Content starts

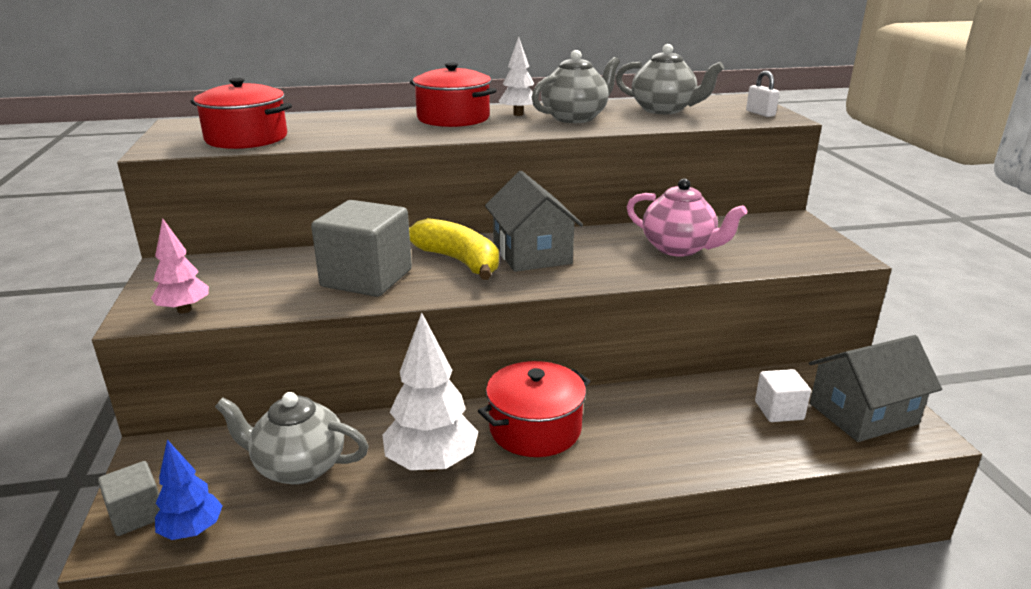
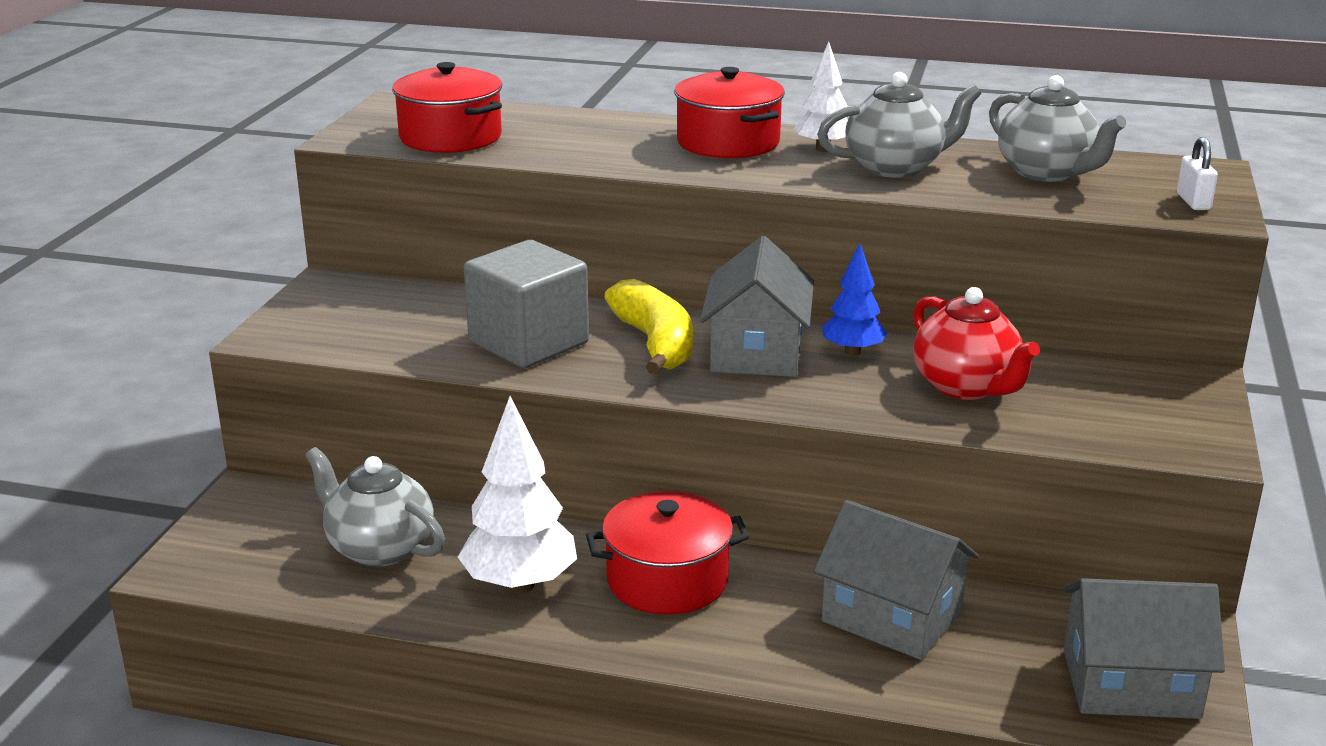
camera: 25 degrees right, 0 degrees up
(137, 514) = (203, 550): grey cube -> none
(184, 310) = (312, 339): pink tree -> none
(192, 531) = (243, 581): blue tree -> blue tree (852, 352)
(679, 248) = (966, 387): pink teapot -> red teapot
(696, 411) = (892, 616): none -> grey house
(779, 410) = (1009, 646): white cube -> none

Content ends
Content starts

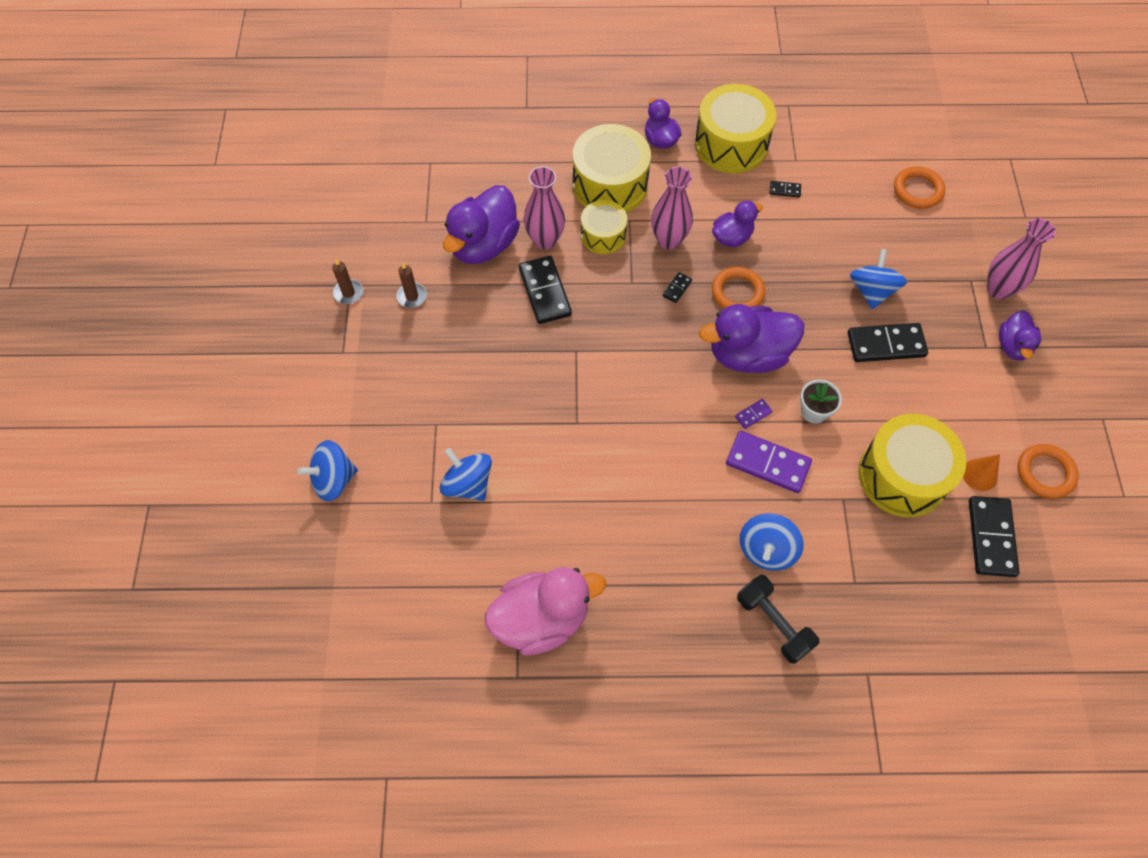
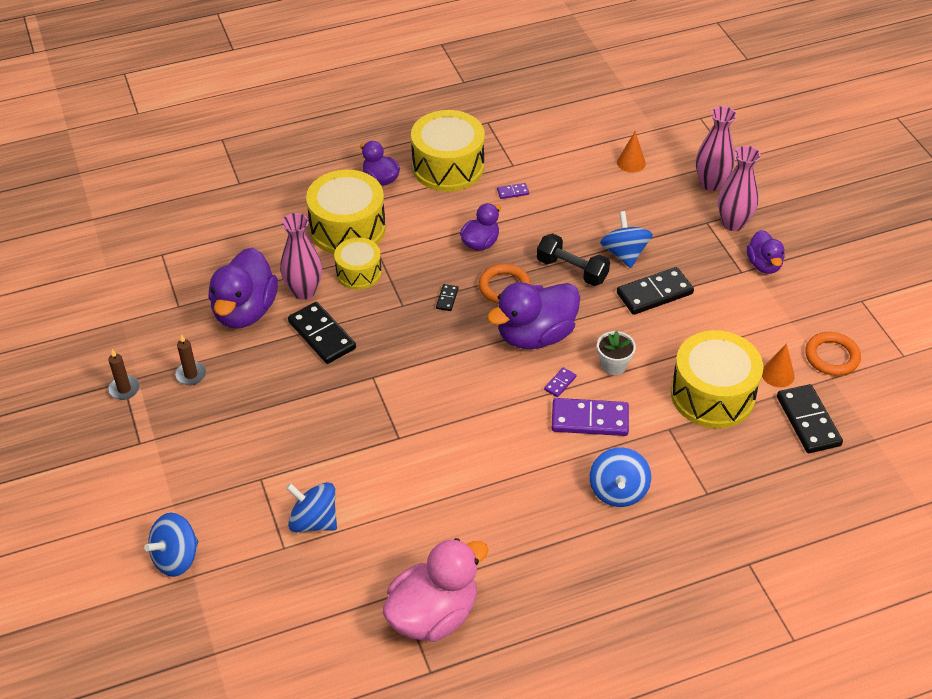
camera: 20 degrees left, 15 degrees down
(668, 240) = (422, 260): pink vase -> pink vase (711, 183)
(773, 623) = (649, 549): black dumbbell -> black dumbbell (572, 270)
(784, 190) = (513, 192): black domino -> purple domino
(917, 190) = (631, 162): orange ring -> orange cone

Content ends

- **Exercise goal**: Where does "degrees" appear in the records above? Copy every line that has it.

- **Expected answer**:
camera: 25 degrees right, 0 degrees up
camera: 20 degrees left, 15 degrees down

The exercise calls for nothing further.